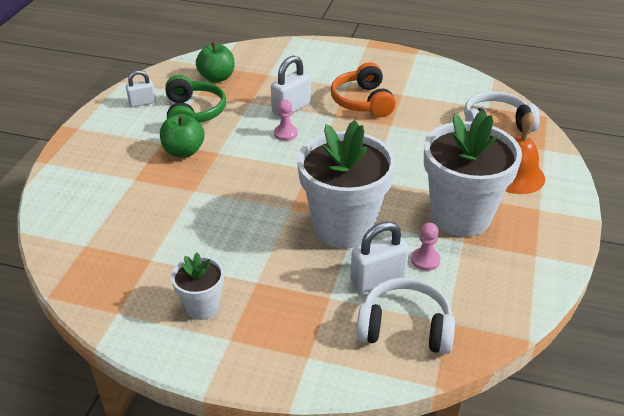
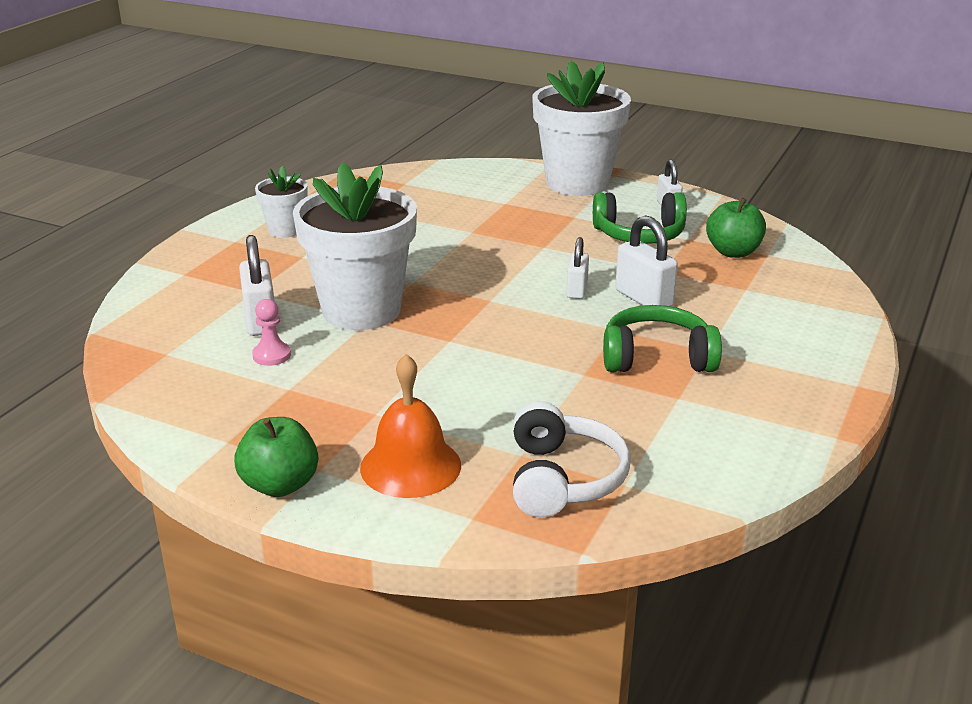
camera: 100 degrees right, 10 degrees down
(183, 151) = (552, 227): green apple -> green apple (280, 485)
(285, 133) = (577, 290): pink pawn -> white padlock
(363, 101) = (657, 358): orange headphones -> green headphones
(405, 327) = (179, 327): white headphones -> none
(460, 216) = (339, 396): white flower pot -> white flower pot (577, 183)

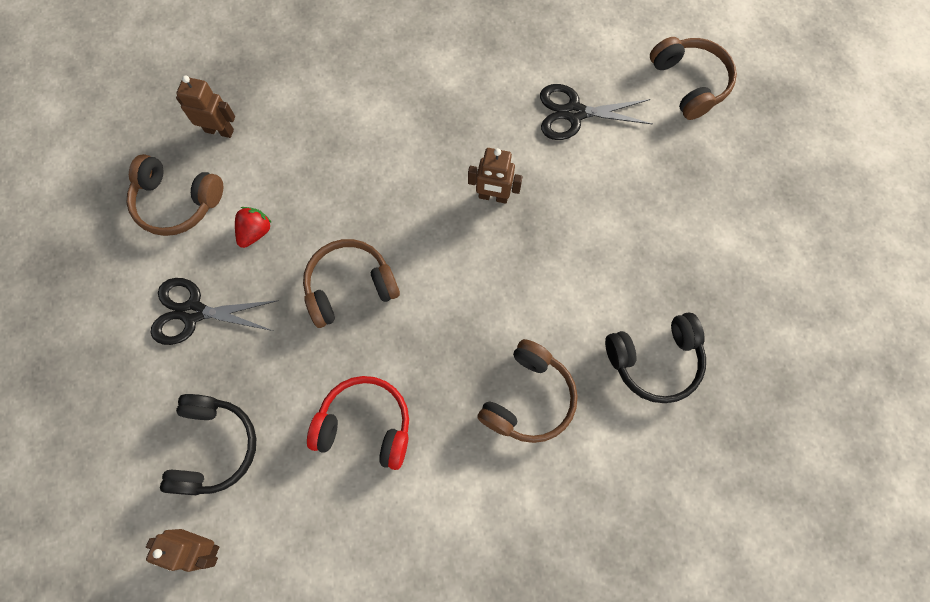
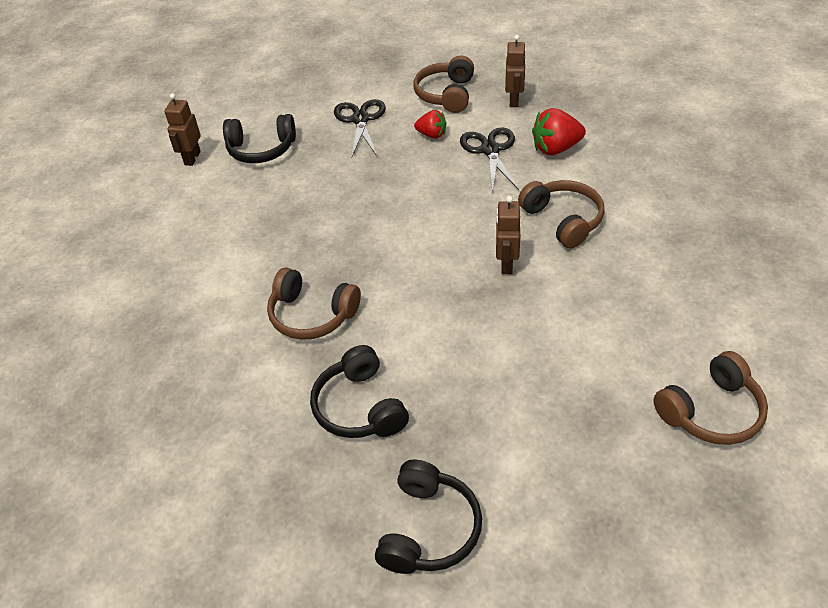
camera: 85 degrees right, 25 degrees down
(324, 109) = (555, 149): none -> red strawberry
(350, 287) = (396, 191): brown headphones -> brown headphones (563, 220)
(365, 425) = (281, 220): red headphones -> none
(574, 113) = (623, 312): black scissors -> black scissors (490, 150)
(784, 317) = (428, 529): none -> black headphones

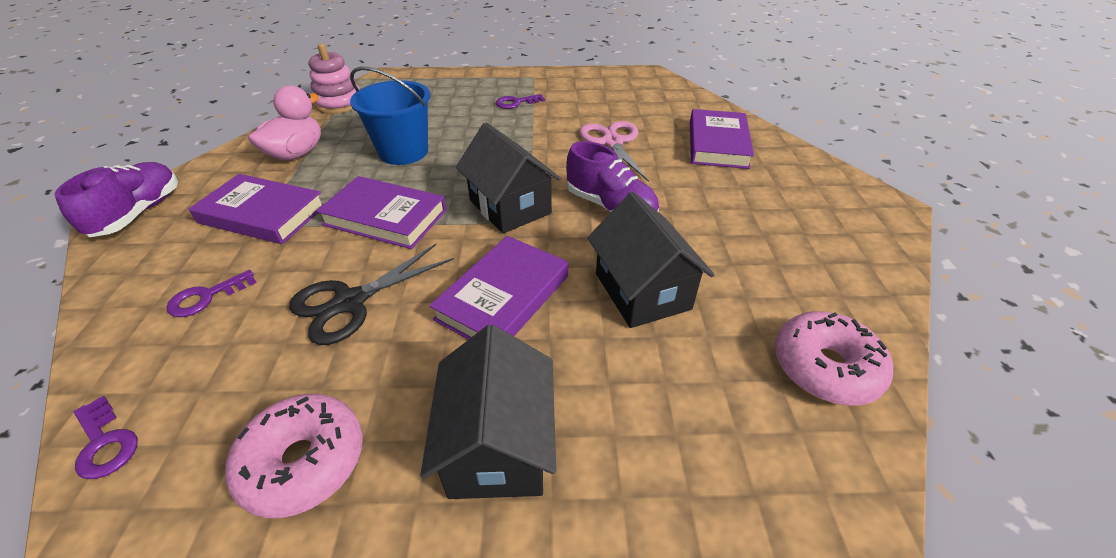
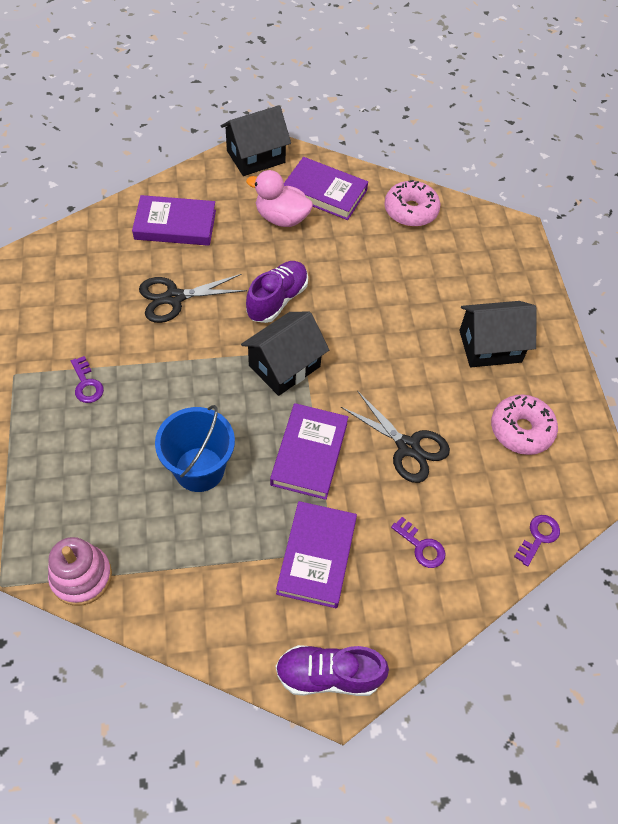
camera: 100 degrees left, 15 degrees up
(296, 153) = (207, 574): pink duck -> pink duck (281, 218)
(503, 297) = (386, 357): purple book -> purple book (324, 192)
(612, 142) = (174, 298): pink scissors -> black scissors
(642, 291) = (367, 284): black house -> black house (256, 157)

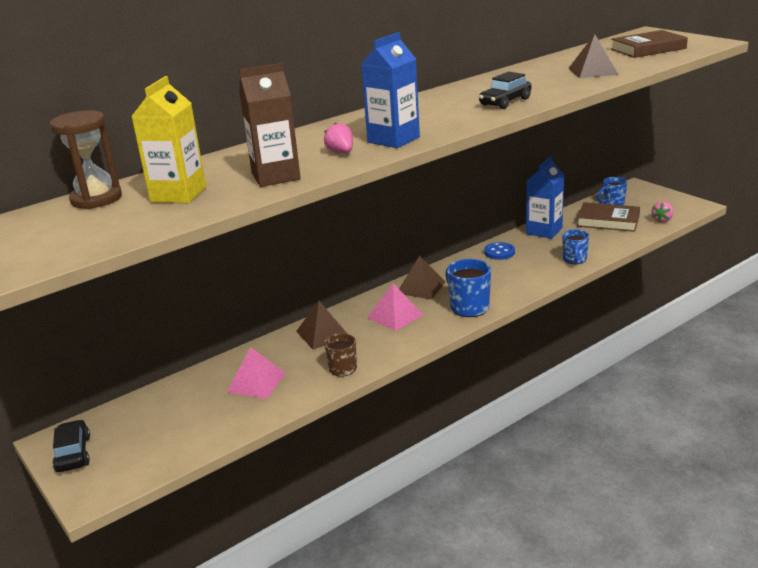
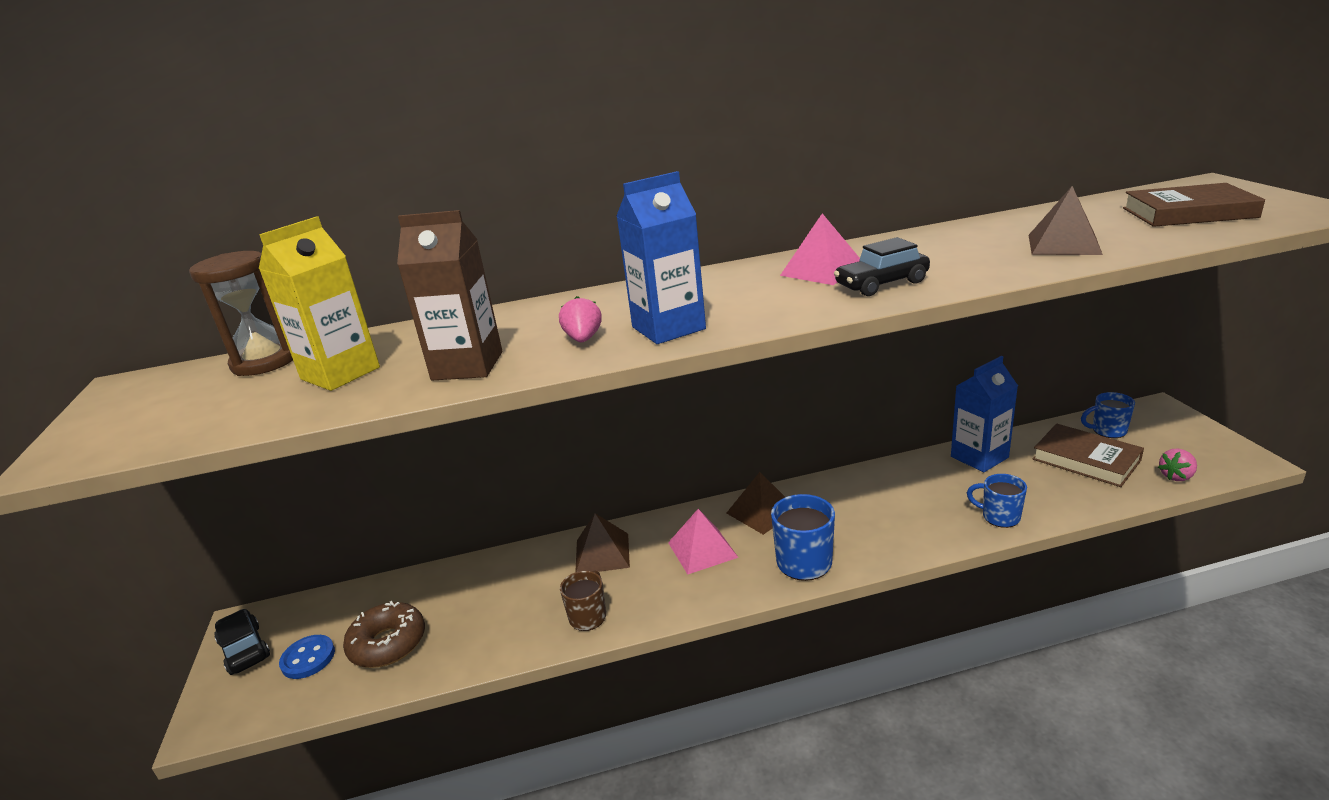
camera: 25 degrees right, 0 degrees up
(73, 454) = (245, 649): black car -> black car turned 45 degrees counterclockwise
(198, 419) = (388, 643): none -> brown donut
(256, 382) = (483, 607): pink pyramid -> pink pyramid (822, 270)
(499, 252) = (897, 479): blue button -> blue button (308, 658)
(574, 260) = (999, 517): blue mug -> blue mug turned 90 degrees clockwise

PROBLEM TO SOLVE. The line containing "(499, 252) = (897, 479): blue" opens the range, and the last line of the entries closes it; copy that range exactly.

WRITTEN RESPONSE.
(499, 252) = (897, 479): blue button -> blue button (308, 658)
(574, 260) = (999, 517): blue mug -> blue mug turned 90 degrees clockwise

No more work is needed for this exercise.